_EXERCISE OBJECTIVE_
Looking at the records below, count how many lines contain the string "size". Give that number alone.

Object state comparisons
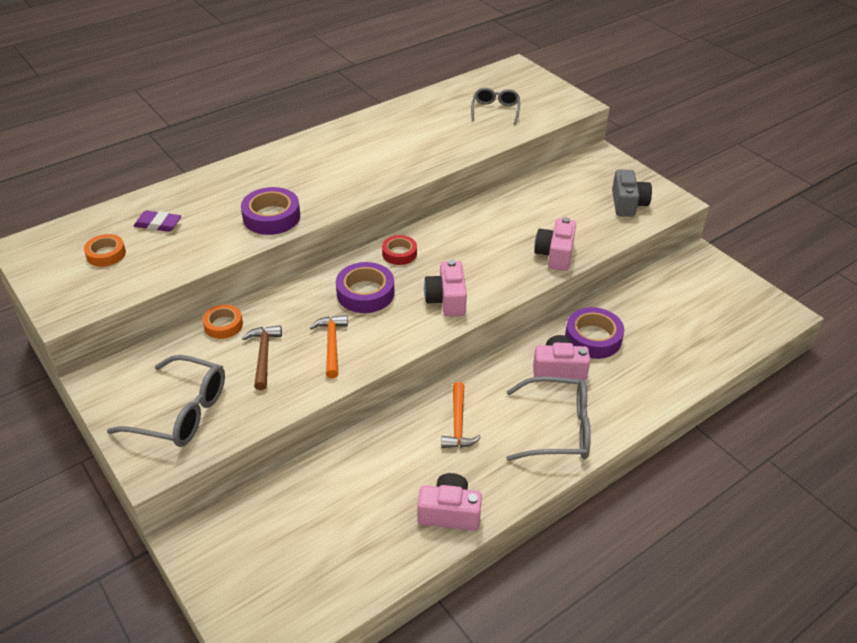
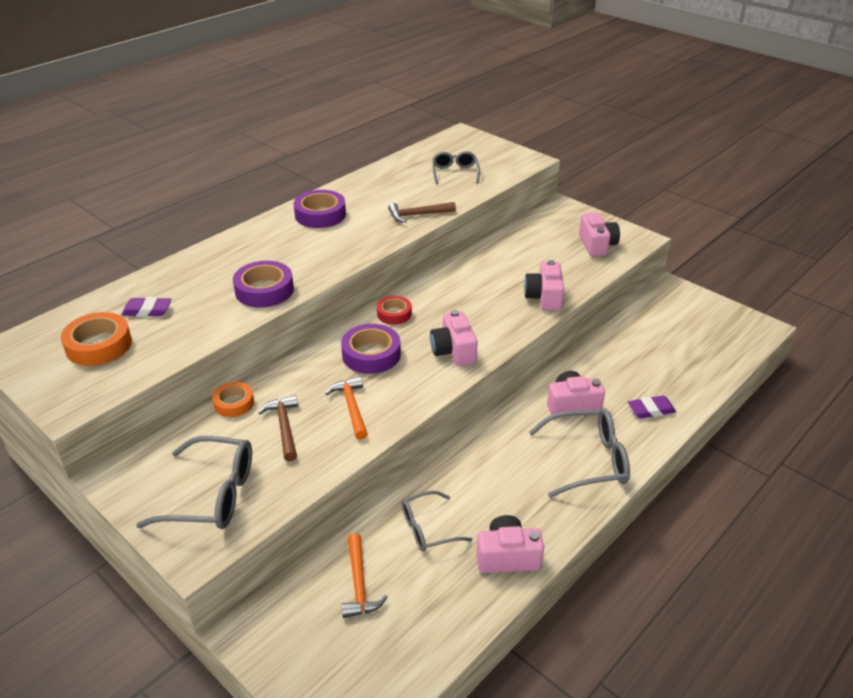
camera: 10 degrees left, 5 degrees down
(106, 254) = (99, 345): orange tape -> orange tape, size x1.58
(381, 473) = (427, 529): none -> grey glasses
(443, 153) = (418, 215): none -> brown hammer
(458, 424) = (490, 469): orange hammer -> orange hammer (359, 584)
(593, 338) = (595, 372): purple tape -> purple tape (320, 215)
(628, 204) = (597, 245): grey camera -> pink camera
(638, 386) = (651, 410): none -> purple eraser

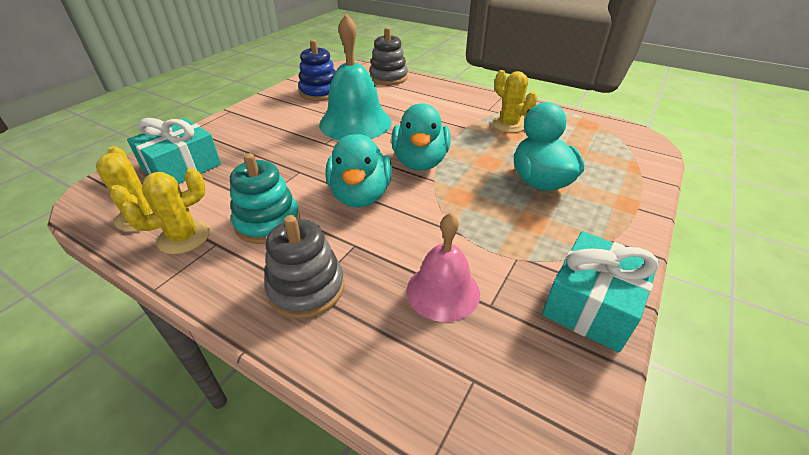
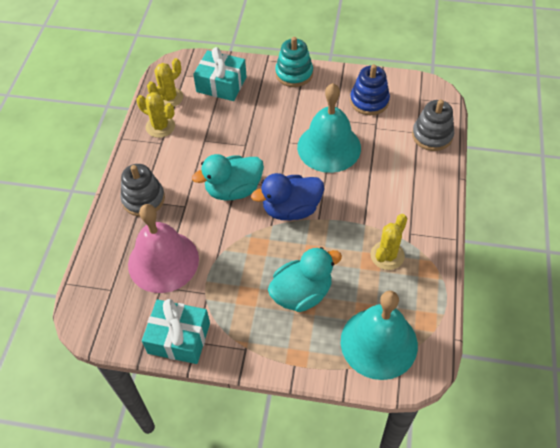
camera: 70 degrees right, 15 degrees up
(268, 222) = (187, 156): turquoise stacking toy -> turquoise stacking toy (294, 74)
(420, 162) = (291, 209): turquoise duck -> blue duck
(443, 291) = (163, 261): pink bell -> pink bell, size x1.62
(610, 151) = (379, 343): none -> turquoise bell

_RESPONSE AREA_
2